### What is being asked
List all lines of the data containing the word "MISO".

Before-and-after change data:
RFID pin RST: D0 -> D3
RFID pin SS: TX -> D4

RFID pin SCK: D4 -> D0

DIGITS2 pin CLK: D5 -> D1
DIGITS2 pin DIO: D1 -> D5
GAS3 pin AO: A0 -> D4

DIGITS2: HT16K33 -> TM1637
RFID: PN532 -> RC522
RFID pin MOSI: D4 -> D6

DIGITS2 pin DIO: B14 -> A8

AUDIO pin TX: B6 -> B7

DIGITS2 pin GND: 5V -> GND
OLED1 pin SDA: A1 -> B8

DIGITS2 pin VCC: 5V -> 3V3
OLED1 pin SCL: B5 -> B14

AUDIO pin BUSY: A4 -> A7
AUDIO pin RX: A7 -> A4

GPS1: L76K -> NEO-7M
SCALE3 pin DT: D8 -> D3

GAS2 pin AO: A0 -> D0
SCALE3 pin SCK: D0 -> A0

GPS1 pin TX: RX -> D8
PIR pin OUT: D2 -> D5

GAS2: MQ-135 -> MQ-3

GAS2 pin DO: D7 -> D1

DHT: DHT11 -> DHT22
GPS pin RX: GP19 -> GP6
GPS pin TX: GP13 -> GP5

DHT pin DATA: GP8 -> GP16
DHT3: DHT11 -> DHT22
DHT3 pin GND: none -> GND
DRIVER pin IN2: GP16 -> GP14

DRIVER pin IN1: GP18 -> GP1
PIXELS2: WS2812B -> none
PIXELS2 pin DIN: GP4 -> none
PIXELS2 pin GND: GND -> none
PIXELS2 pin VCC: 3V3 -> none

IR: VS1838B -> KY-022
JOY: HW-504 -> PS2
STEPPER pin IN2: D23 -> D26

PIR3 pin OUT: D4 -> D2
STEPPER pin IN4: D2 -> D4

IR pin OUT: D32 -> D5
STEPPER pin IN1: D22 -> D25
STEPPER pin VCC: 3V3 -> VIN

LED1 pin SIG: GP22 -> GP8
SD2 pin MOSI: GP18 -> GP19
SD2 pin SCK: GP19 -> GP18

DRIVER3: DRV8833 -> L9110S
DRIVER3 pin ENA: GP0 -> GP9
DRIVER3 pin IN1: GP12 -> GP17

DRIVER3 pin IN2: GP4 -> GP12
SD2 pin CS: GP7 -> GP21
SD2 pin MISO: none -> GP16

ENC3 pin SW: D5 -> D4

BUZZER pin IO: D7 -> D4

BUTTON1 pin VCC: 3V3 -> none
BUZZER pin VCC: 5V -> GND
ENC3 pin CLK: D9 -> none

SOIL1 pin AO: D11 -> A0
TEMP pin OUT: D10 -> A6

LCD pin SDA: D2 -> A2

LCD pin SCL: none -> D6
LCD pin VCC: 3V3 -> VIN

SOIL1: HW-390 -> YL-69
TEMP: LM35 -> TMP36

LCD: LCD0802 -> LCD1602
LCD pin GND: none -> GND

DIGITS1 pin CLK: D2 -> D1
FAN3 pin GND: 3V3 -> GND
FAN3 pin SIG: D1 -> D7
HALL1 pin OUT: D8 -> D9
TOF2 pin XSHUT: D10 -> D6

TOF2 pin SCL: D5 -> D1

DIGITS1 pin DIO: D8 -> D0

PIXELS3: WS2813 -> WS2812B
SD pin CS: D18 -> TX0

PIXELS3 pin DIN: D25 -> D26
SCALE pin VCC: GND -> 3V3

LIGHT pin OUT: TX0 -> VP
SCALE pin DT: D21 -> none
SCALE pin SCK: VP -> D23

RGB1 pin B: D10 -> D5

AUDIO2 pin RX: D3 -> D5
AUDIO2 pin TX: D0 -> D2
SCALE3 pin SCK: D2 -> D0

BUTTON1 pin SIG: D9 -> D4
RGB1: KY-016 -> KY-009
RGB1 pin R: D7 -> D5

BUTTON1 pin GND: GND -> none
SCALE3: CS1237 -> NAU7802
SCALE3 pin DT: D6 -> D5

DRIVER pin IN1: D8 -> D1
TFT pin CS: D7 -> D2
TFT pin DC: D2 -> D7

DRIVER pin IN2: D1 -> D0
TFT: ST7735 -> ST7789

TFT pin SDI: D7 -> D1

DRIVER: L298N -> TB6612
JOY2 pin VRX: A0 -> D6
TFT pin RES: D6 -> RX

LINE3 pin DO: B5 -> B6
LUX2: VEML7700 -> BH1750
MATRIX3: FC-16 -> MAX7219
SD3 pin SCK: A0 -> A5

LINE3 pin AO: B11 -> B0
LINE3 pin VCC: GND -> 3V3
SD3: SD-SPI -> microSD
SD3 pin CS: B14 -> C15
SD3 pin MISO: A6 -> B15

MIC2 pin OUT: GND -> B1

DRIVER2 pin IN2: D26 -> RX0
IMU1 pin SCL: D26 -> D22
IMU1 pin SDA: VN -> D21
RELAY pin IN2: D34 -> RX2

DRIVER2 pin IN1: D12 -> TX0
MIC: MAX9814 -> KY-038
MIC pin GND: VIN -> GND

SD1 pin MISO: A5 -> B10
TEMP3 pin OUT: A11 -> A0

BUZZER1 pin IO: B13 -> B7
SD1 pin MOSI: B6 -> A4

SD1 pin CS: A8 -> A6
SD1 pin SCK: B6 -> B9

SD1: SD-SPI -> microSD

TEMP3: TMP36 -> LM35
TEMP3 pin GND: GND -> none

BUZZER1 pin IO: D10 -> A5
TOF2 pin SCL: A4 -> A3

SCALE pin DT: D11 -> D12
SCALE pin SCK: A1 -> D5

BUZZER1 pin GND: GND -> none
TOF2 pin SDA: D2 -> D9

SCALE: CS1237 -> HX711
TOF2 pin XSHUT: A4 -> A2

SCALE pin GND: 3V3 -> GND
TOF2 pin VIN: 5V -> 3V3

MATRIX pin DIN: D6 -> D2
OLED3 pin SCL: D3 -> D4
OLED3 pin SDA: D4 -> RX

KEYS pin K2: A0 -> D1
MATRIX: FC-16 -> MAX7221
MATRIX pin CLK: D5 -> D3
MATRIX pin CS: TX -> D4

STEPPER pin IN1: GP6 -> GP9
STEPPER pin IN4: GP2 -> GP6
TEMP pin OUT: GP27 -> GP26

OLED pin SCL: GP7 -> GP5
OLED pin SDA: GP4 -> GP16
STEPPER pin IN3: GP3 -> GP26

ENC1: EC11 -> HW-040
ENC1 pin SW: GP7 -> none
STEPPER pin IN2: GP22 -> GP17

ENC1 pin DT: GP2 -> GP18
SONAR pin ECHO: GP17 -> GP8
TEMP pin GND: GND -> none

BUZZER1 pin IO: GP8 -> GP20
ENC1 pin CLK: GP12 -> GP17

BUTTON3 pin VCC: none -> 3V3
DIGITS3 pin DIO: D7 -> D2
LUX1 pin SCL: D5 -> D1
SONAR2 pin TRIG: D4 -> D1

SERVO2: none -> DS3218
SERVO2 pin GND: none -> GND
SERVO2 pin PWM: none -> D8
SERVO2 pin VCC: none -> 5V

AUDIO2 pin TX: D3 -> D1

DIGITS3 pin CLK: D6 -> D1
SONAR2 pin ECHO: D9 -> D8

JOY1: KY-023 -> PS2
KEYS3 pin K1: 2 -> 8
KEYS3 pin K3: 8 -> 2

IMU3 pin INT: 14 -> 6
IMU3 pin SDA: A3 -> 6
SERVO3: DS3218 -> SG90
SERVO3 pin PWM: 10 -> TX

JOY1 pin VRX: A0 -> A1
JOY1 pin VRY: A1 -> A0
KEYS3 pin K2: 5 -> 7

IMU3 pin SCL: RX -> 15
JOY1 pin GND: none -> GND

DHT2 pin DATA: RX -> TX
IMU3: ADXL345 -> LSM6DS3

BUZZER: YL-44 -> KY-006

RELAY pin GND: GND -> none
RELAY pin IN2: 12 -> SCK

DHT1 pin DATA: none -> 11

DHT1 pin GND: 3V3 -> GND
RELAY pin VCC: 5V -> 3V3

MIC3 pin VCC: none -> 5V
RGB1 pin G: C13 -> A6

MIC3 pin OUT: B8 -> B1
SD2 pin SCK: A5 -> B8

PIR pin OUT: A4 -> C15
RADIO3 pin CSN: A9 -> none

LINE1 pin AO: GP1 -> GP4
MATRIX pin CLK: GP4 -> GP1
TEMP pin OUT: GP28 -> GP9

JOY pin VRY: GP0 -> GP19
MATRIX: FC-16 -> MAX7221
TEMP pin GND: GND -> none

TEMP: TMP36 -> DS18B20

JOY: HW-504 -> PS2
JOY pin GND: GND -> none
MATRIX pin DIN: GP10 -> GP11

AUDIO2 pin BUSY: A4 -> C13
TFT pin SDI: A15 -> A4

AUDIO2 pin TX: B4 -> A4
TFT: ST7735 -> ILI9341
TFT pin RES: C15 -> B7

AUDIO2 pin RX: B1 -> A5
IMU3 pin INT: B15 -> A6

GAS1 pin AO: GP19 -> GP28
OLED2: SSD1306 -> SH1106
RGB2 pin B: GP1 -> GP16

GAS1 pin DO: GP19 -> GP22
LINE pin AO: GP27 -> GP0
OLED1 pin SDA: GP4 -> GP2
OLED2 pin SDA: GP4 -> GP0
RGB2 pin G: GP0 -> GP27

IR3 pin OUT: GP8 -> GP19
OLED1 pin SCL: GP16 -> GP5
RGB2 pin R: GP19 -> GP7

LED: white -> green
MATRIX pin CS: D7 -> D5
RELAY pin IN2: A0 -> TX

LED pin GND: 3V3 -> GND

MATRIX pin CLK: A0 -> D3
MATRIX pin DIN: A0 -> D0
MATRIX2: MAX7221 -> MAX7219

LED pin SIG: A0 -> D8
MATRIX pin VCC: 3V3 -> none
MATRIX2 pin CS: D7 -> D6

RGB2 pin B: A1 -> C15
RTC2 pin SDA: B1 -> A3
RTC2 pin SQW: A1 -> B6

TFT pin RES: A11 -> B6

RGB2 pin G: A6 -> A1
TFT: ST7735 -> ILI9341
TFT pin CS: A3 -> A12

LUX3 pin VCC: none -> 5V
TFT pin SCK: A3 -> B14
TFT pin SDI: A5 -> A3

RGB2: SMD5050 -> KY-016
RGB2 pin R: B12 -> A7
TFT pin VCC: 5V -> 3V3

### Response to this exercise
SD2 pin MISO: none -> GP16
SD3 pin MISO: A6 -> B15
SD1 pin MISO: A5 -> B10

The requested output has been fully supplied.